[Dataset content]
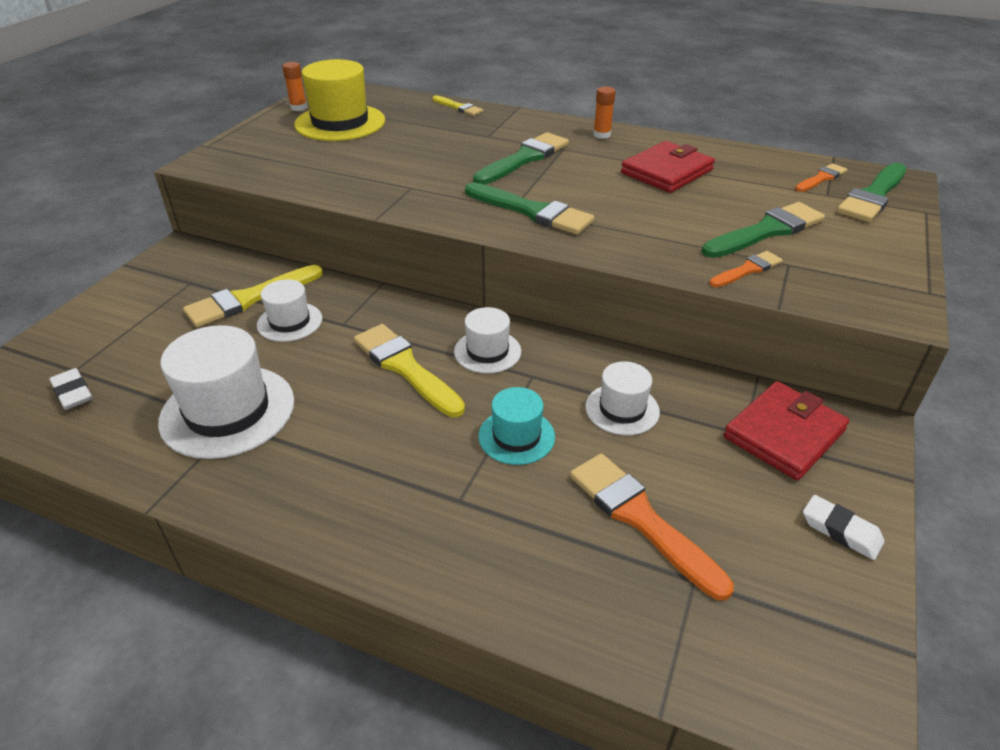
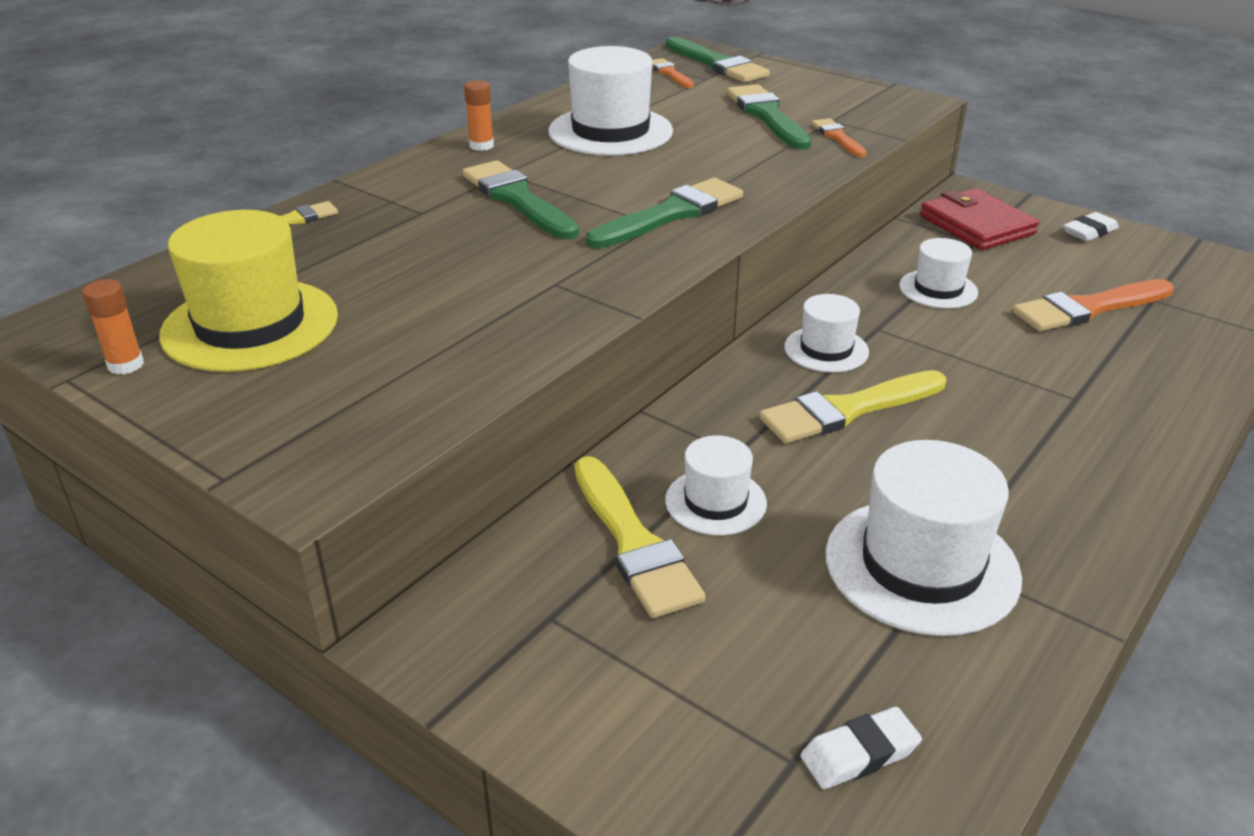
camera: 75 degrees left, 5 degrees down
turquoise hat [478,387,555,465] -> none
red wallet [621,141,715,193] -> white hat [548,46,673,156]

* * *

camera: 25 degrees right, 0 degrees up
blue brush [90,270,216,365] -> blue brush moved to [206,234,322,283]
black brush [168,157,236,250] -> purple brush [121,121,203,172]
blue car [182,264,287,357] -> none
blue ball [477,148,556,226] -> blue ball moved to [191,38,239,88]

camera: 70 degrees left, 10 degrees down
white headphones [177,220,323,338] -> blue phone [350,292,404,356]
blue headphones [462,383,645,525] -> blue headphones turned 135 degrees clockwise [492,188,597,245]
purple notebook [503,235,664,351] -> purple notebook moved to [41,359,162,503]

* * *

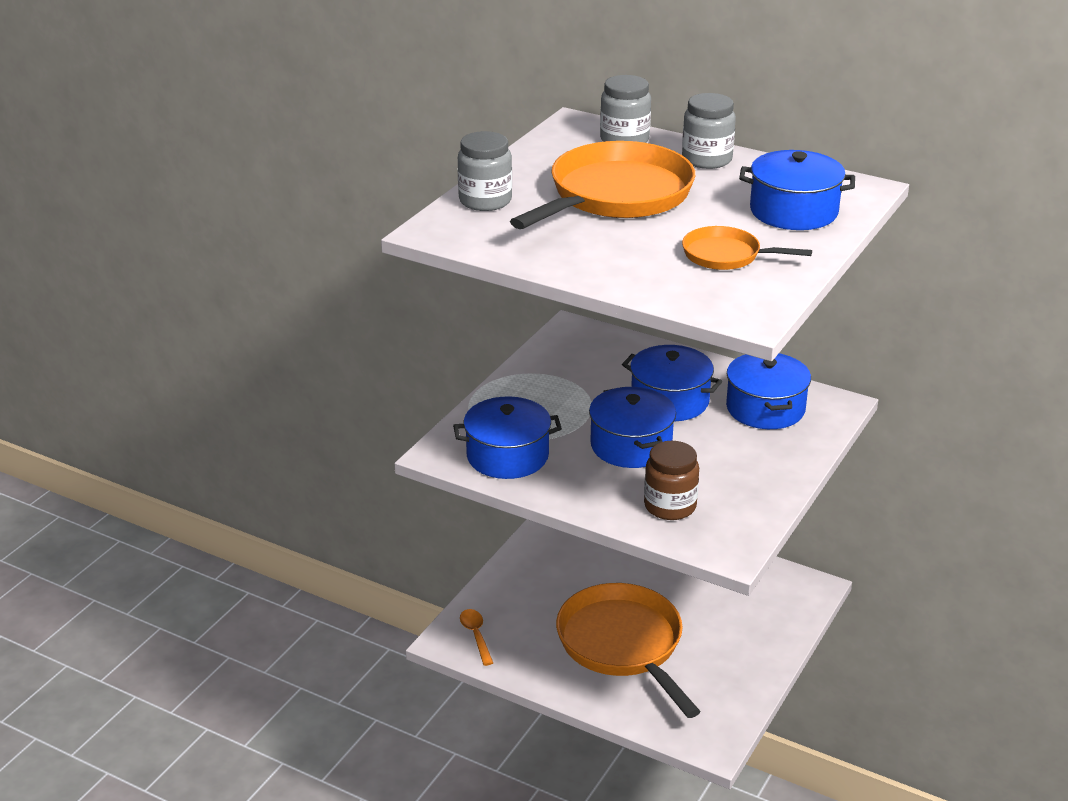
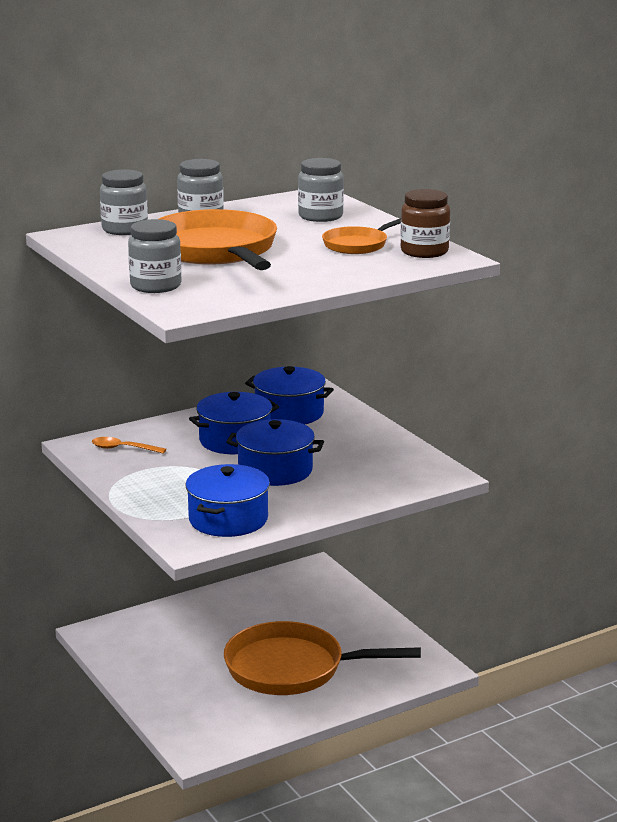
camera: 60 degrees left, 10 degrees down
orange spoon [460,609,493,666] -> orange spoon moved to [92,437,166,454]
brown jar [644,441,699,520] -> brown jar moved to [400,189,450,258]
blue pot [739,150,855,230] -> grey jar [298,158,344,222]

[Problem description] Go through the records and pull out each line that includes the word "degrees".

[Response below]
camera: 75 degrees left, 5 degrees down
camera: 25 degrees right, 0 degrees up
camera: 70 degrees left, 10 degrees down
blue headphones [462,383,645,525] -> blue headphones turned 135 degrees clockwise [492,188,597,245]
camera: 60 degrees left, 10 degrees down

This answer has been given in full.